Goal of the exercise
Using the entries below, write out the line with "camera: 30 degrees right, 15 degrees down", the line with "(489, 262) = (480, 251): none -> blue cap", and every line in between, exactly as each is written.

[Image sets with object changes]
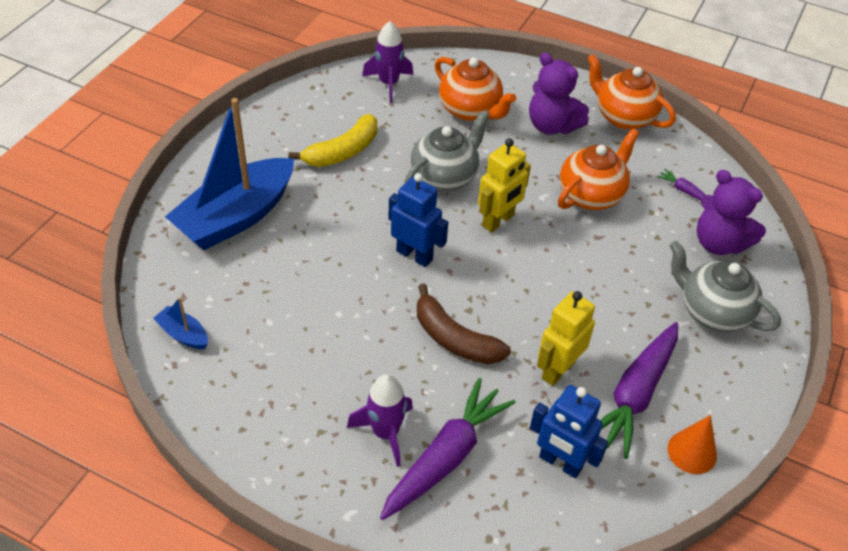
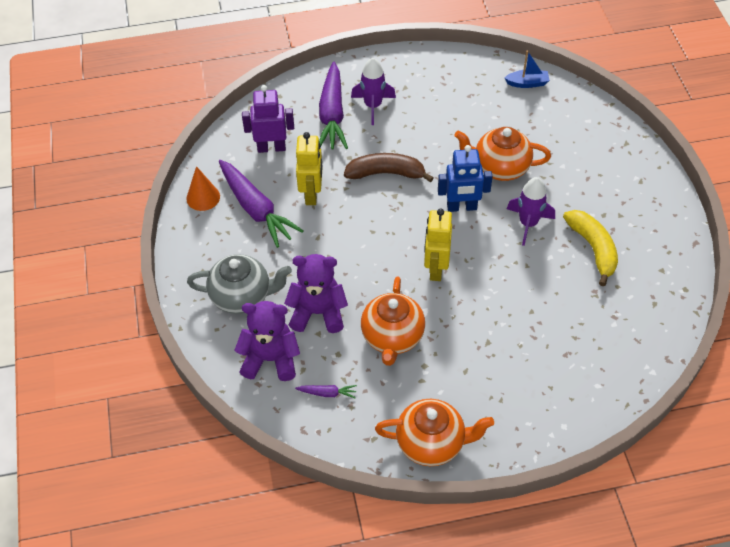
camera: 145 degrees right, 5 degrees up
(236, 217) = (592, 158): blue boat -> none
(342, 152) = (593, 248): yellow banana -> yellow banana turned 150 degrees clockwise
(389, 84) = (639, 335): purple rocket -> purple rocket (528, 224)
(445, 177) = (505, 278): grey teapot -> none
(470, 110) = (552, 355): orange teapot -> orange teapot (500, 168)
(552, 126) = (478, 387): purple teddy bear -> purple teddy bear (318, 313)
(560, 463) = (271, 148): blue robot -> purple robot
(635, 394) = (256, 209): purple carrot -> purple carrot turned 150 degrees clockwise

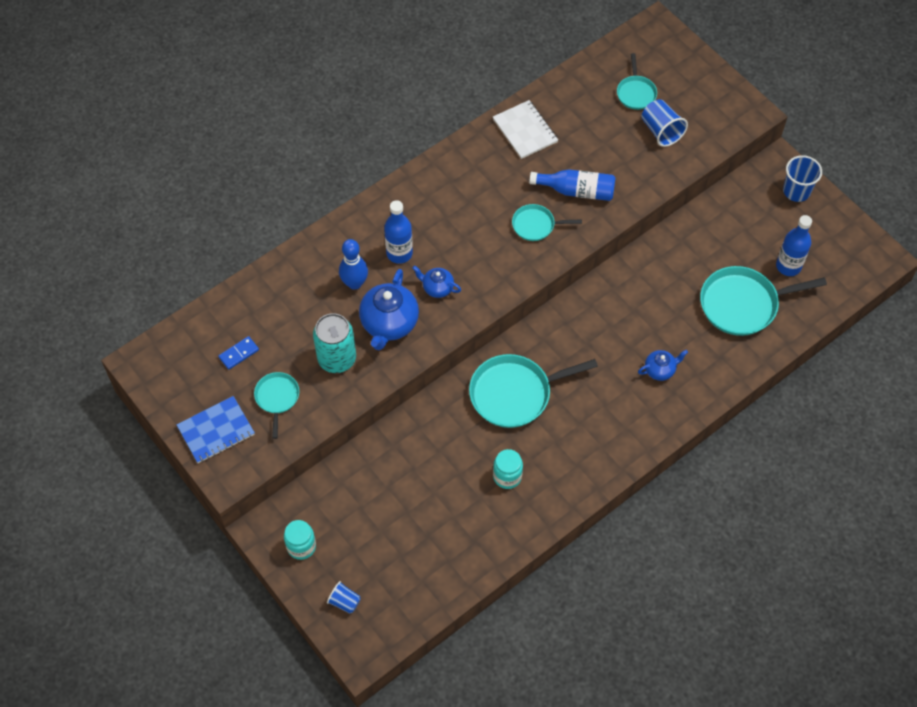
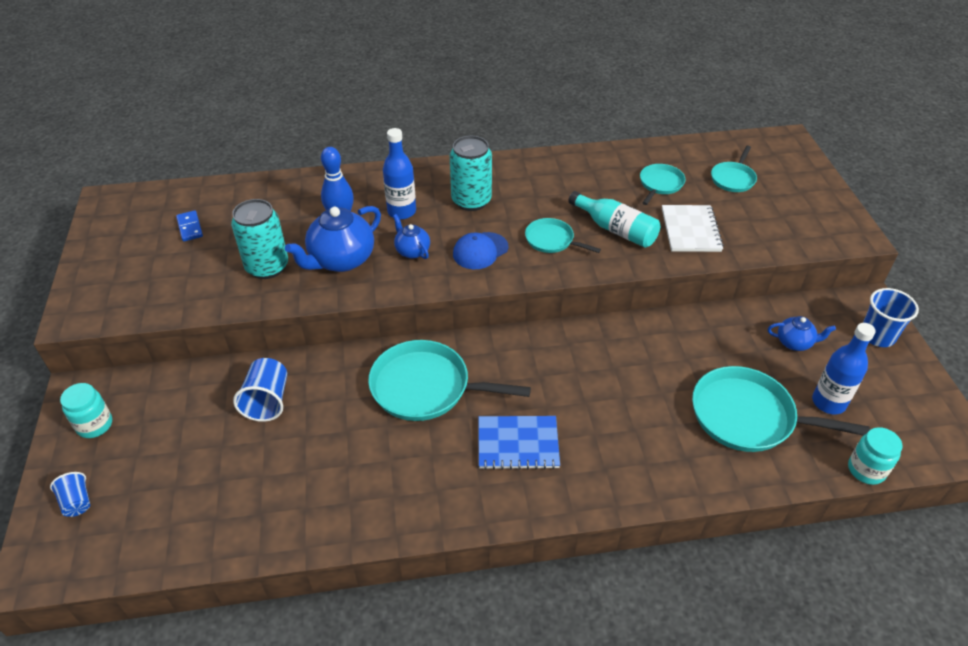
camera: 30 degrees right, 15 degrees down
(216, 431) = (107, 276): blue notebook -> blue notebook (518, 444)
(239, 354) = (190, 227): blue domino -> blue domino turned 75 degrees clockwise
(277, 398) = (184, 274): turquoise pan -> turquoise pan (660, 184)
(447, 215) = (471, 201): none -> turquoise can
(489, 262) = (480, 251): none -> blue cap
(507, 476) = (351, 463): turquoise jar -> turquoise jar (866, 470)
(525, 130) = (598, 168): white notebook -> white notebook (690, 230)
(577, 191) = (615, 229): blue bottle -> turquoise bottle
(660, 370) = (604, 438): blue teapot -> blue teapot (794, 343)
(661, 131) = (741, 215): blue cup -> blue cup (267, 401)

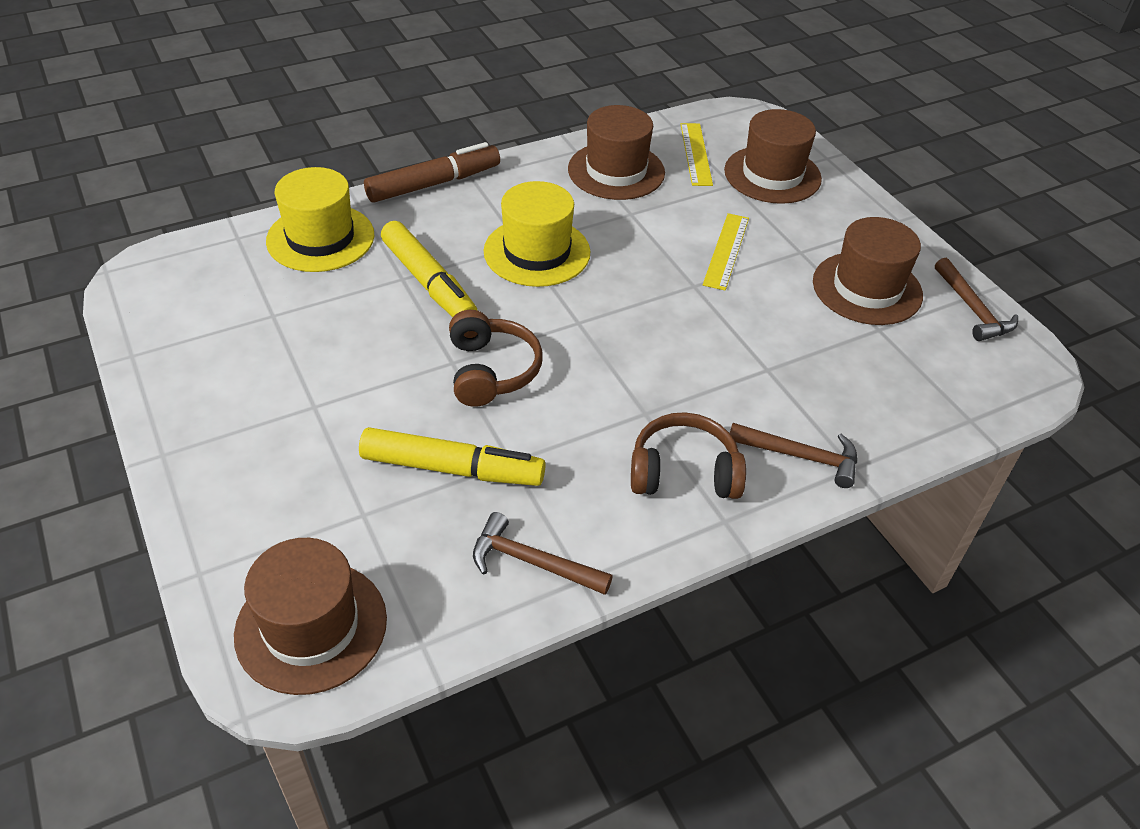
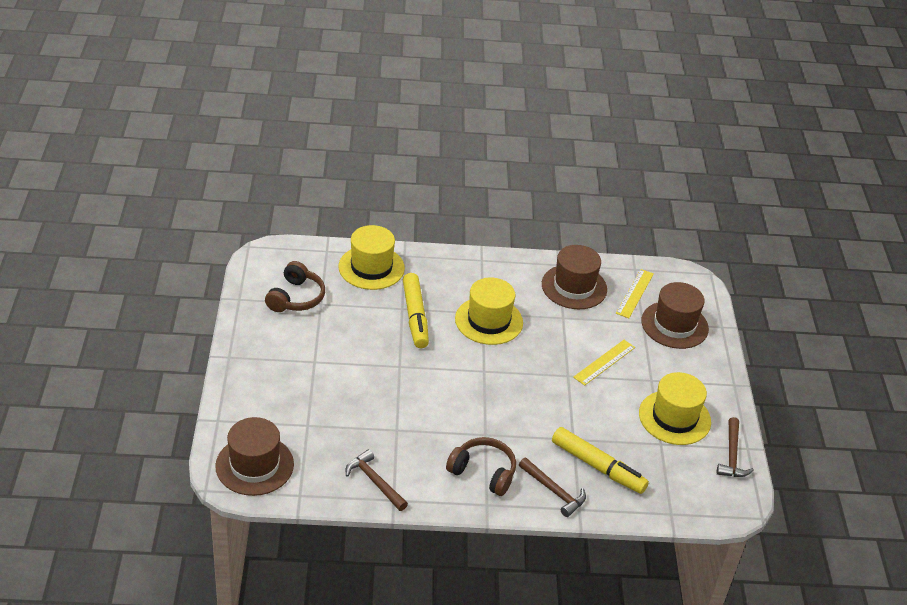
camera: 25 degrees right, 5 degrees down
(433, 184) = (456, 256): brown marker -> none
(452, 468) = (364, 421): yellow marker -> yellow marker (597, 466)
(491, 371) = (417, 379): brown headphones -> brown headphones (296, 298)
(867, 288) = (674, 417): brown hat -> yellow hat

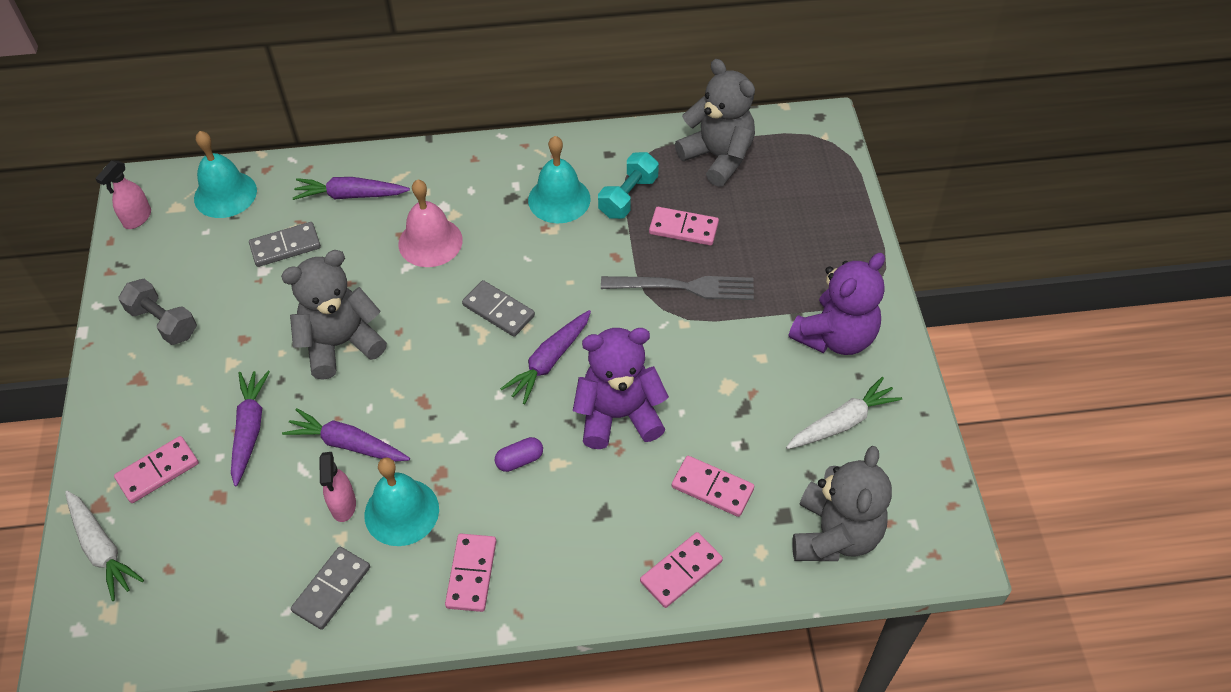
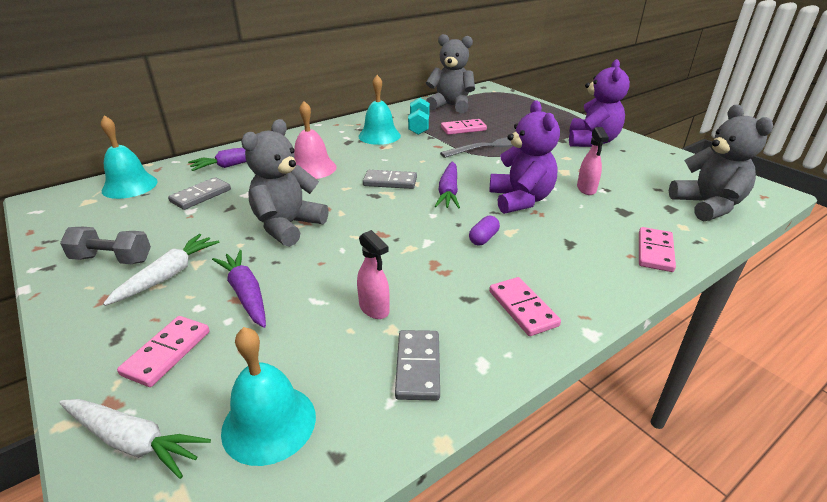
camera: 30 degrees left, 20 degrees down
(137, 218) = (52, 214): pink spray bottle -> pink spray bottle (586, 189)
(348, 444) = (343, 273): purple carrot -> none
(401, 512) = (427, 294): turquoise bell -> turquoise bell (269, 423)
(618, 415) = (520, 200): purple teddy bear -> purple teddy bear turned 120 degrees clockwise
(712, 488) = (616, 210): pink domino -> none
(842, 422) = (641, 166): white carrot -> white carrot (168, 275)

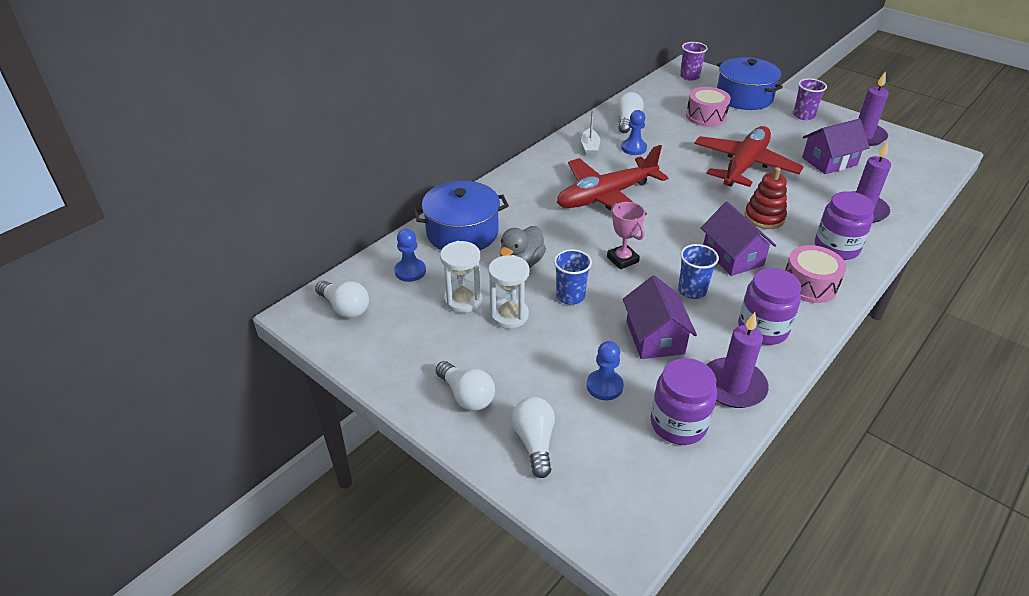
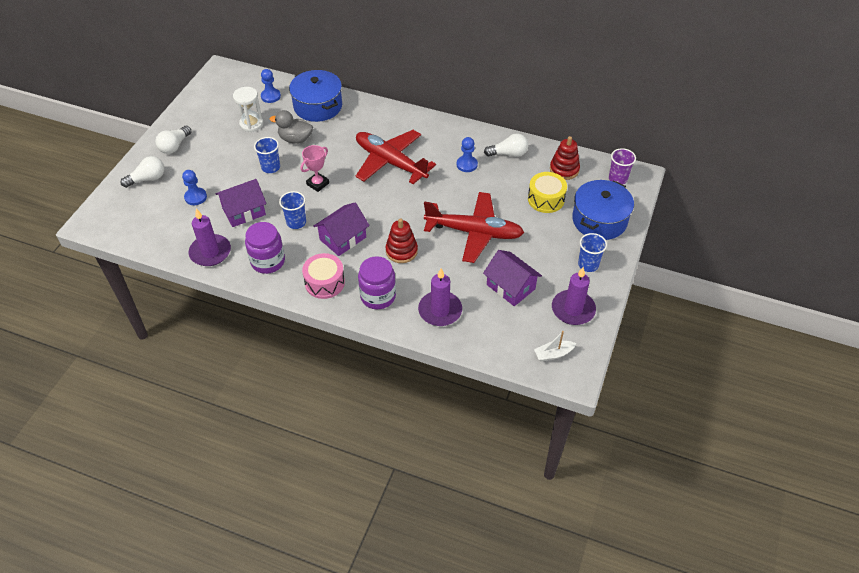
camera: 70 degrees right, 10 degrees up
(345, 308) = (230, 82): white light bulb -> none
(509, 315) = (244, 146): white hourglass -> none
(590, 147) = (455, 141): white boat -> white boat (553, 354)
(665, 98) = (564, 169): none -> red stacking toy
(678, 424) = (173, 232): purple jar -> none
(706, 116) = (546, 199): pink drum -> yellow drum
(803, 116) = (588, 264): purple cup -> blue cup

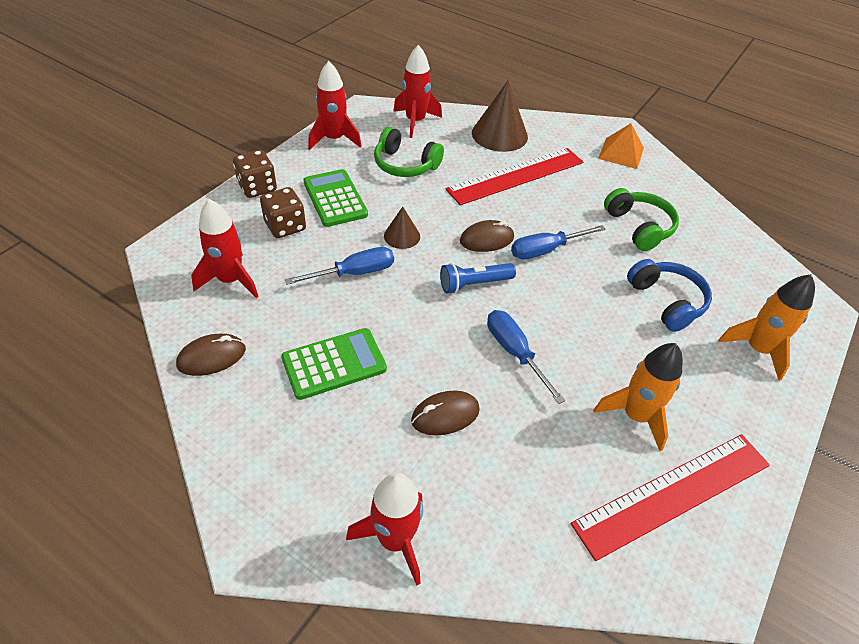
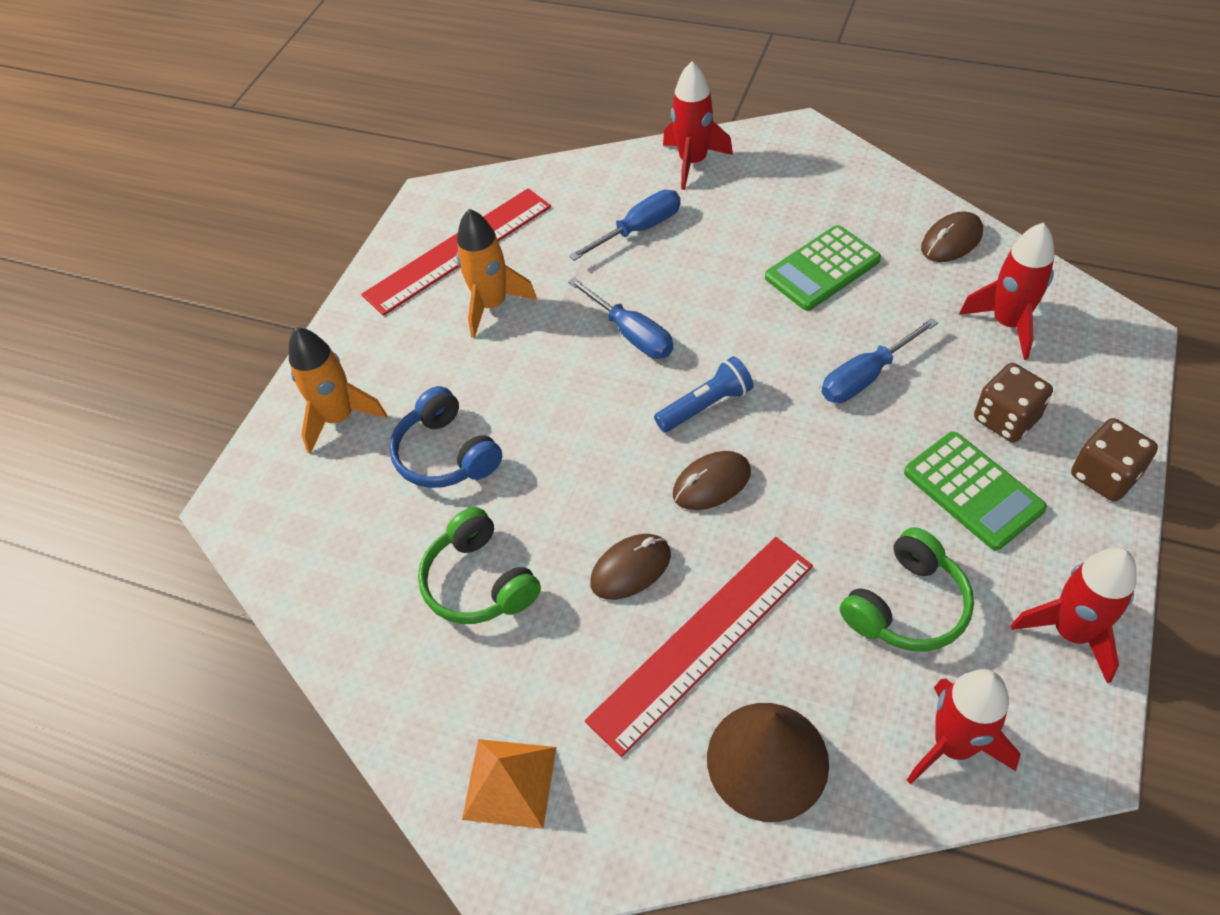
camera: 175 degrees right, 5 degrees up
(402, 236) = (835, 452): brown cone -> none
(405, 164) = (907, 605): green headphones -> green headphones turned 120 degrees clockwise
(445, 415) = (686, 255): brown mouse -> brown mouse (631, 569)
(545, 250) = (621, 490): blue screwdriver -> blue screwdriver (639, 229)

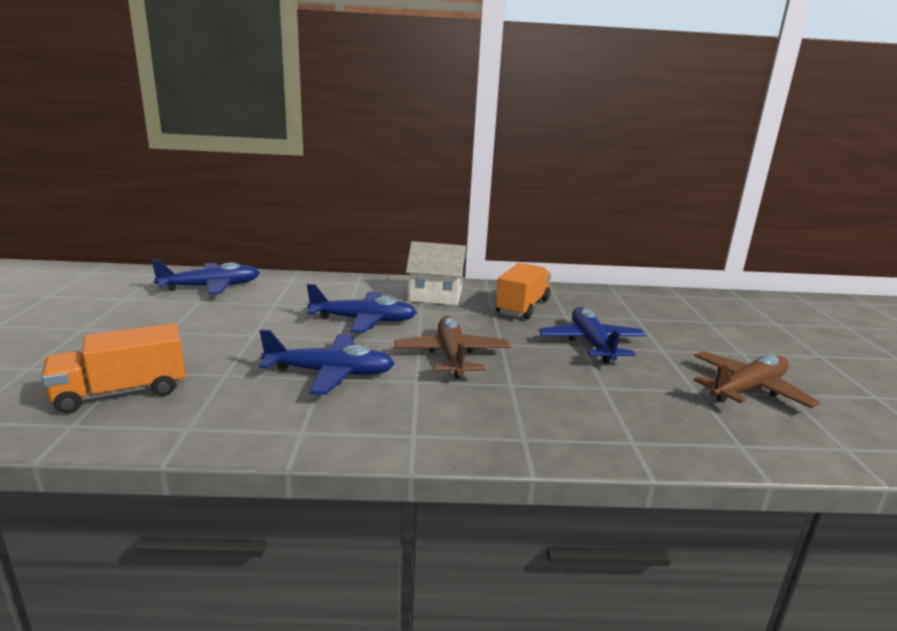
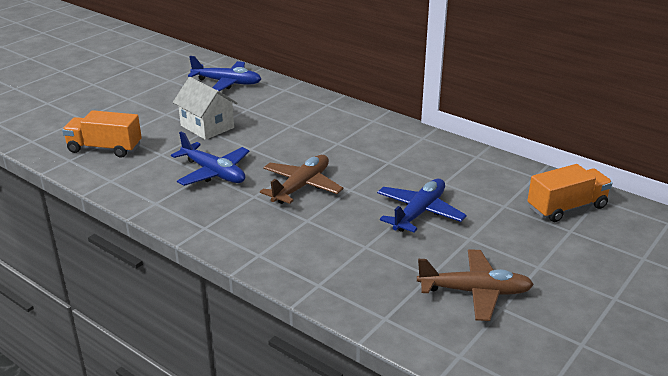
camera: 40 degrees right, 10 degrees up
(364, 321) = (285, 140): blue plane -> none
(436, 296) = (368, 133): white house -> white house (207, 127)
(522, 307) = (421, 164): orange truck -> orange truck (566, 207)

Answer
camera: 30 degrees right, 15 degrees down
(216, 431) = (107, 276): blue notebook -> blue notebook (518, 444)
(239, 354) = (190, 227): blue domino -> blue domino turned 75 degrees clockwise
(277, 398) = (184, 274): turquoise pan -> turquoise pan (660, 184)
(447, 215) = (471, 201): none -> turquoise can
(489, 262) = (480, 251): none -> blue cap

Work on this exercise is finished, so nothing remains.